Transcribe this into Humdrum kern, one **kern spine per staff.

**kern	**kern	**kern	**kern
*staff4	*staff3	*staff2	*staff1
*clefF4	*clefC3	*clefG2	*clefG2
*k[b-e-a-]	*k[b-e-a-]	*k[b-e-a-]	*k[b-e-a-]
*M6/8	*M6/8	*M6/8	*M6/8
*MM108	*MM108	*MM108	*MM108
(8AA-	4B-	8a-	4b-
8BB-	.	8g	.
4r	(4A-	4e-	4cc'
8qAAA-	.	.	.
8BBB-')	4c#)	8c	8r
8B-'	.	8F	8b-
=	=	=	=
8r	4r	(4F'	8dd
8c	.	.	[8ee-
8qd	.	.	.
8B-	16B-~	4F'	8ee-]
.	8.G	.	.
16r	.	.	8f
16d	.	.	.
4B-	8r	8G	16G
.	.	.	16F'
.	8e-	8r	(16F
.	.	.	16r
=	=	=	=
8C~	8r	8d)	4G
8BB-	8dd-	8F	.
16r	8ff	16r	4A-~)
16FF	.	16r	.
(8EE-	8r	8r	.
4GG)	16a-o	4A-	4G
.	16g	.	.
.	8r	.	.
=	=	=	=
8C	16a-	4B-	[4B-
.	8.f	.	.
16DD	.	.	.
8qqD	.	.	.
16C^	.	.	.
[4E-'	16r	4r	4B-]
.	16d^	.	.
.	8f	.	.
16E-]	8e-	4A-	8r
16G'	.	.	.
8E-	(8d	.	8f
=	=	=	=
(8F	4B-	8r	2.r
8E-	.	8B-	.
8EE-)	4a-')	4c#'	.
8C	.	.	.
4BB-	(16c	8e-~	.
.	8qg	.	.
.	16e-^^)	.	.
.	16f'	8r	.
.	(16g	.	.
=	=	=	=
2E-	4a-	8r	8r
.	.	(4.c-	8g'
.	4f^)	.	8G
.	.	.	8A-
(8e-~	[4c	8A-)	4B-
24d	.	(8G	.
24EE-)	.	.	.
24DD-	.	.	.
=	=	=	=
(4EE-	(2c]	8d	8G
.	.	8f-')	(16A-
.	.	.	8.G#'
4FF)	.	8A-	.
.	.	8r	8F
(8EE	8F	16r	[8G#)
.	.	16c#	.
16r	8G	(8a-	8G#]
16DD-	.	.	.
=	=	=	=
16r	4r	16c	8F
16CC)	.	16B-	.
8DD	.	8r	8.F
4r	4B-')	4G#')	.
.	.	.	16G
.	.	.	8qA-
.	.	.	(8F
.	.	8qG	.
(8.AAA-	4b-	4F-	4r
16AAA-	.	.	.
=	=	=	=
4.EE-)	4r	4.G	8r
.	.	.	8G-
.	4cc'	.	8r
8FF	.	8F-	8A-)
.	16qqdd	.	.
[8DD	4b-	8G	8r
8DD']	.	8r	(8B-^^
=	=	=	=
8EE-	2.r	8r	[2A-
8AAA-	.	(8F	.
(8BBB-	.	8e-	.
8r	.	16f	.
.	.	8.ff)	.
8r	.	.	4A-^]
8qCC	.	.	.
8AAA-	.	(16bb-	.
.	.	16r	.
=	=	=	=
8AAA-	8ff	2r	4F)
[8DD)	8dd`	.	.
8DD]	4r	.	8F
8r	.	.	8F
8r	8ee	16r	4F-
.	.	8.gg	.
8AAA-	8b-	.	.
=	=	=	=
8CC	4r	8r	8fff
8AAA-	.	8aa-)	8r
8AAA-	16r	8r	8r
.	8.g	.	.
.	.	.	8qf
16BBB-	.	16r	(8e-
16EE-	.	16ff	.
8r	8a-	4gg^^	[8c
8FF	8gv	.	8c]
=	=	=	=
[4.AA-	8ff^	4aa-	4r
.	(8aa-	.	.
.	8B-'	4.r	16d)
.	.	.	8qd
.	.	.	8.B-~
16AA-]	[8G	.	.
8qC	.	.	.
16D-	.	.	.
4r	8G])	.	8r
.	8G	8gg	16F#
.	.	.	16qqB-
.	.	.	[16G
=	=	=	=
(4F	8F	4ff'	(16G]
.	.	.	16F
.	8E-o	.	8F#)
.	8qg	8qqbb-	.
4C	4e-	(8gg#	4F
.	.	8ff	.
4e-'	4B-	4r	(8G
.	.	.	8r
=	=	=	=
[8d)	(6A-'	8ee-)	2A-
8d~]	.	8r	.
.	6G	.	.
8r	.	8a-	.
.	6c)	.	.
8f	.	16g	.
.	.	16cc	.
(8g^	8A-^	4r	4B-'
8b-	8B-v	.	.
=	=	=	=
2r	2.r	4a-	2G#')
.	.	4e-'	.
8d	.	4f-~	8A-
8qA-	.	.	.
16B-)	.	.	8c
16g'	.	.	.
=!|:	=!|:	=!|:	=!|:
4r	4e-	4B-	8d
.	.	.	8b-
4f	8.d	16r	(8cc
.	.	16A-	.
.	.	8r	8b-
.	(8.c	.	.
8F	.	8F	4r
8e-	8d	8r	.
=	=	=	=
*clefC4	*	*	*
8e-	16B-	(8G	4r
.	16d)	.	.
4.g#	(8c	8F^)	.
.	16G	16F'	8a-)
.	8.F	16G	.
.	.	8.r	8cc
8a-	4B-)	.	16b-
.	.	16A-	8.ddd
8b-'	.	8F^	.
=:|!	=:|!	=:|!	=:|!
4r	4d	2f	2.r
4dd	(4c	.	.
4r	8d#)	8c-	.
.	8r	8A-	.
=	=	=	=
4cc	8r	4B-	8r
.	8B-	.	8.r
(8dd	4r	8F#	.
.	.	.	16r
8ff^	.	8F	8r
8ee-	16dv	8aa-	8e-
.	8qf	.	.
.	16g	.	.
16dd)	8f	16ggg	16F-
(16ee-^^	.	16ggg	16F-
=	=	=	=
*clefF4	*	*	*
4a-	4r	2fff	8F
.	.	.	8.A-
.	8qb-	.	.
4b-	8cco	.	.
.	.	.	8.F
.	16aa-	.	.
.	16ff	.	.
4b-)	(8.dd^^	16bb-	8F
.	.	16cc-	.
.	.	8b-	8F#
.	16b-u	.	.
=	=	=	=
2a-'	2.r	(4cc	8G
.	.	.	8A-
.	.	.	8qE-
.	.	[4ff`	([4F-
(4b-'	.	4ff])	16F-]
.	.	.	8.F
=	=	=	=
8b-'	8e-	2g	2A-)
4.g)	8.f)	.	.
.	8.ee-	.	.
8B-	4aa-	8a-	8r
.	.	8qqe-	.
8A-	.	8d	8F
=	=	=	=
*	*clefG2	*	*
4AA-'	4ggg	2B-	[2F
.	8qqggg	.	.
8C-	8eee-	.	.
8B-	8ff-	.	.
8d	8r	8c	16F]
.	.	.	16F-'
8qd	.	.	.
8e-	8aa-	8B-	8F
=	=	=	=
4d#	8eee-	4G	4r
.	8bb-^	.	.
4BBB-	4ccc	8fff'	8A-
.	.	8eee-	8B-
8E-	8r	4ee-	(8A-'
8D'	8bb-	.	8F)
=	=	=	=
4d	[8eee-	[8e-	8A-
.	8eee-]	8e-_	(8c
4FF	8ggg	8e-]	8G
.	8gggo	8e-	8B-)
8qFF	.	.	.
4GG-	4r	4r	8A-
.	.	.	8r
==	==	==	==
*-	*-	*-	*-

..............................

## WHAT IS ASKED:
Copy out each line of the entries above that contains the string "kern". Case counts.

## RESULT OF THIS TASK:
Transcribe this into Humdrum kern, one **kern spine per staff.
**kern	**kern	**kern	**kern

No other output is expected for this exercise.